[Object matching data]

Start of Block

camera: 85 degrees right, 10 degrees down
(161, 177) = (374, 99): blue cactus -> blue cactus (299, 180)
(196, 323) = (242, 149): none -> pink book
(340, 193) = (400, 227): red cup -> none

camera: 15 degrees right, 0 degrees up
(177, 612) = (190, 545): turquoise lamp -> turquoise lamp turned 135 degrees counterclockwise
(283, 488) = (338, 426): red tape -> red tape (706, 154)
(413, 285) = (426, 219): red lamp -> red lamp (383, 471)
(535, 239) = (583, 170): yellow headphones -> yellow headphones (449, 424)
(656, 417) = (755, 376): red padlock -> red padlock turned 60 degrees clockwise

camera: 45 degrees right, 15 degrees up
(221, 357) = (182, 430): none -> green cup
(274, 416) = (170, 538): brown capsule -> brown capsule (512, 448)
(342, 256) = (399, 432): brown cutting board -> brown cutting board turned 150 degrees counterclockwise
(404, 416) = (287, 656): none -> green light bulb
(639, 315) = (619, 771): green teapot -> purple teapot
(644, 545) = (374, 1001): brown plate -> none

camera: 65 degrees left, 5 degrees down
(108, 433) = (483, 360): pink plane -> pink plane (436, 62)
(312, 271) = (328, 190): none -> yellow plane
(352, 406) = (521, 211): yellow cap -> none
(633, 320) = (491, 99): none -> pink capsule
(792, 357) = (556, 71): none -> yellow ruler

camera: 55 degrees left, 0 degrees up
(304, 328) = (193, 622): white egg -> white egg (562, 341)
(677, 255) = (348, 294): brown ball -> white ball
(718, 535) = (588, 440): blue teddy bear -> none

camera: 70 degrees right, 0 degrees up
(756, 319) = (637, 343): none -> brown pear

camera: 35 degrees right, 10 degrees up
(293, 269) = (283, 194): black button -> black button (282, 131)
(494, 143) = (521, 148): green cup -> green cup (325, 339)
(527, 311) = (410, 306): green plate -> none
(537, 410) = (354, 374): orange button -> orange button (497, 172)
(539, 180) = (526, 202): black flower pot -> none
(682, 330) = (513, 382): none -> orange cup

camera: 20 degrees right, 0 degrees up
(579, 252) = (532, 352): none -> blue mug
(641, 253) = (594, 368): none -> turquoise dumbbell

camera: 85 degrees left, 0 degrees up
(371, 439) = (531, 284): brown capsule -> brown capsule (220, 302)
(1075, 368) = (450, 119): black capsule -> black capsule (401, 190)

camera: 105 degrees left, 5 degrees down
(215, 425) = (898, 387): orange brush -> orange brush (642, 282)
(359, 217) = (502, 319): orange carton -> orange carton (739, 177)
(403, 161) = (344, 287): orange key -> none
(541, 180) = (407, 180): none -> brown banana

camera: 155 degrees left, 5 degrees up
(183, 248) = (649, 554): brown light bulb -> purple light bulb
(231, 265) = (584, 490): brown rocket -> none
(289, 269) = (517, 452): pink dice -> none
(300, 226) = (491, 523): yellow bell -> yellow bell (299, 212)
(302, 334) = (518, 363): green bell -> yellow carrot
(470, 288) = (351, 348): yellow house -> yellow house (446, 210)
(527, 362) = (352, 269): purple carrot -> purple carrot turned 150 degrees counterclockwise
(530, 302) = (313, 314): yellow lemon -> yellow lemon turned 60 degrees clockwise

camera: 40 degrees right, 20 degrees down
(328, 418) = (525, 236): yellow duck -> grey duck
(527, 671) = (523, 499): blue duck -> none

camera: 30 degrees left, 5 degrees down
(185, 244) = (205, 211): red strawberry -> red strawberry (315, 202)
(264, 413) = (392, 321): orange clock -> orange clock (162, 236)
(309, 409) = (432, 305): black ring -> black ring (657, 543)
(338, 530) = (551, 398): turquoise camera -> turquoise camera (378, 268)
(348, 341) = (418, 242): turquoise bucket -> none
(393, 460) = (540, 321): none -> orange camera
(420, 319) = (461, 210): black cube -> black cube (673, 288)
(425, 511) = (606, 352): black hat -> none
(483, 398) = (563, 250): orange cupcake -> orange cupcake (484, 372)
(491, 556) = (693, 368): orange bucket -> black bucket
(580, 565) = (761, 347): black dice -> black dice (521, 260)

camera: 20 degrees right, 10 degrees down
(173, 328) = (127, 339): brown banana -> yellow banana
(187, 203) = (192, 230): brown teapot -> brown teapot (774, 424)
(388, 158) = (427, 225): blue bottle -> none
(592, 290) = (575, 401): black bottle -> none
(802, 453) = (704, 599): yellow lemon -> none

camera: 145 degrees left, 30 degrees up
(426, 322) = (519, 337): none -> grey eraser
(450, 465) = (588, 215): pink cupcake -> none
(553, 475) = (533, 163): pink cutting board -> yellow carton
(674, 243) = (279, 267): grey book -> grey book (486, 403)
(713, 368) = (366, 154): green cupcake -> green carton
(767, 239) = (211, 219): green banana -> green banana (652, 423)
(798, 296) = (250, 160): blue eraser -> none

End of Block

Take every line above that includes the string "duck" and return it.

(328, 418) = (525, 236): yellow duck -> grey duck
(527, 671) = (523, 499): blue duck -> none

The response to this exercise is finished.